• The exercise:
Check every line of the entries below for the word "across", and copy the ones that have it.

Dataset excerpt:
•••

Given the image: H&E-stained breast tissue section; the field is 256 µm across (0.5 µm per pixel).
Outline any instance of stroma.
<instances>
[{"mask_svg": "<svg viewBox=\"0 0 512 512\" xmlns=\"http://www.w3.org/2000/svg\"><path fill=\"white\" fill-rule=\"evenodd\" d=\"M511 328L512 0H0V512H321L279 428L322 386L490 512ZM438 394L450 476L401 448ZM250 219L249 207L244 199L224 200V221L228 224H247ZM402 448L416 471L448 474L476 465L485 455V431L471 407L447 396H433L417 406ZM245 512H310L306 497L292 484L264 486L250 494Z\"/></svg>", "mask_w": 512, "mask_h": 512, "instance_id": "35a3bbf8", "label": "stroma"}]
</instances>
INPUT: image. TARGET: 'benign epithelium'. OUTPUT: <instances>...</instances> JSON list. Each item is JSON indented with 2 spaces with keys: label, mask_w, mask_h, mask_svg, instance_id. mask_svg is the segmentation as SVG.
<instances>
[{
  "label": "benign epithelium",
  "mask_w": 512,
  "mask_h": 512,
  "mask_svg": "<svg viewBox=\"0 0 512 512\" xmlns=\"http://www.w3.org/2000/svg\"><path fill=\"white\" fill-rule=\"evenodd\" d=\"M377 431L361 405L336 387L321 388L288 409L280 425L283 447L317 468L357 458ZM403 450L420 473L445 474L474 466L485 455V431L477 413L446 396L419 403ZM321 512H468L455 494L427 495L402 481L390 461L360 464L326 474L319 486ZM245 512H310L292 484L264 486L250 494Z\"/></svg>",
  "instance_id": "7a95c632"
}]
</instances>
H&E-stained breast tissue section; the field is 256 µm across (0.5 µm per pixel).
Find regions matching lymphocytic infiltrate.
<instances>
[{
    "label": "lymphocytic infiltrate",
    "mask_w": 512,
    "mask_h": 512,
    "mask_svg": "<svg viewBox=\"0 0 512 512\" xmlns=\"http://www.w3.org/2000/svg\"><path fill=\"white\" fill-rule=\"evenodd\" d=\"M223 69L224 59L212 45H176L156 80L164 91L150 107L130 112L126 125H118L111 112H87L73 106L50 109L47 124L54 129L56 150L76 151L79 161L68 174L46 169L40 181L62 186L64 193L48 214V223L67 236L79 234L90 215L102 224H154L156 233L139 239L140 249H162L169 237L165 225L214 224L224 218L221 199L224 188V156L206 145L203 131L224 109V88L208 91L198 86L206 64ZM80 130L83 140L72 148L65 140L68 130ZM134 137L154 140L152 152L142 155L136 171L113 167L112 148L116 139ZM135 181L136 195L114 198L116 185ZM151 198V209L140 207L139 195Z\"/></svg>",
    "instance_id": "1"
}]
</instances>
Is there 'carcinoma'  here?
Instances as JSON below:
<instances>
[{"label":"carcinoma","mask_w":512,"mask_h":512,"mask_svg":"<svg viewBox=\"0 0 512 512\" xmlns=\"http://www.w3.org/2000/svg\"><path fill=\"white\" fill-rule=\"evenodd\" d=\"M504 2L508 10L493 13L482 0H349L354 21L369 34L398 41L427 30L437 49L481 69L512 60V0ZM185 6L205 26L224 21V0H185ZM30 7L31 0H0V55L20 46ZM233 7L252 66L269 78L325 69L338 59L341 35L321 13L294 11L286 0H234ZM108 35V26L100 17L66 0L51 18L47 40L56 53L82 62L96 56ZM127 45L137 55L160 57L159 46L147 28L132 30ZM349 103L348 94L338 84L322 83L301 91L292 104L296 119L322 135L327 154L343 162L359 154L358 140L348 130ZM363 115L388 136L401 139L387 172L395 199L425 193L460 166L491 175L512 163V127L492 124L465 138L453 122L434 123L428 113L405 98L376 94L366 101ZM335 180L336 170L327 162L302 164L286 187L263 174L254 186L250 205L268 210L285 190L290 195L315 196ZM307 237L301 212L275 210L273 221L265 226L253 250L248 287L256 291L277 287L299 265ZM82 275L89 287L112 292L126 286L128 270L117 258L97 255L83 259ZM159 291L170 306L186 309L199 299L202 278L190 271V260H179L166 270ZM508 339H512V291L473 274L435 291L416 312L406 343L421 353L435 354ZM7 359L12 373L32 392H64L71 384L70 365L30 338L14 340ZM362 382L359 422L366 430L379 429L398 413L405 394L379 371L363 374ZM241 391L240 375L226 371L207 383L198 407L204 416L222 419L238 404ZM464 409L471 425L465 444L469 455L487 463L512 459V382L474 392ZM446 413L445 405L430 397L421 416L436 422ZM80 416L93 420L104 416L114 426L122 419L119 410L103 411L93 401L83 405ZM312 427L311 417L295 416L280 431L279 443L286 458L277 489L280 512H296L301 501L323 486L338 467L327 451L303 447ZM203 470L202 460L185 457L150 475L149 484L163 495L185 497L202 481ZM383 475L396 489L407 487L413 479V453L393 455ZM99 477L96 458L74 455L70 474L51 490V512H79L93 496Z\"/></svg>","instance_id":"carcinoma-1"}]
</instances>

•••

• Response:
Given the image: H&E-stained breast tissue section; the field is 256 µm across (0.5 µm per pixel).
H&E-stained breast tissue section; the field is 256 µm across (0.5 µm per pixel).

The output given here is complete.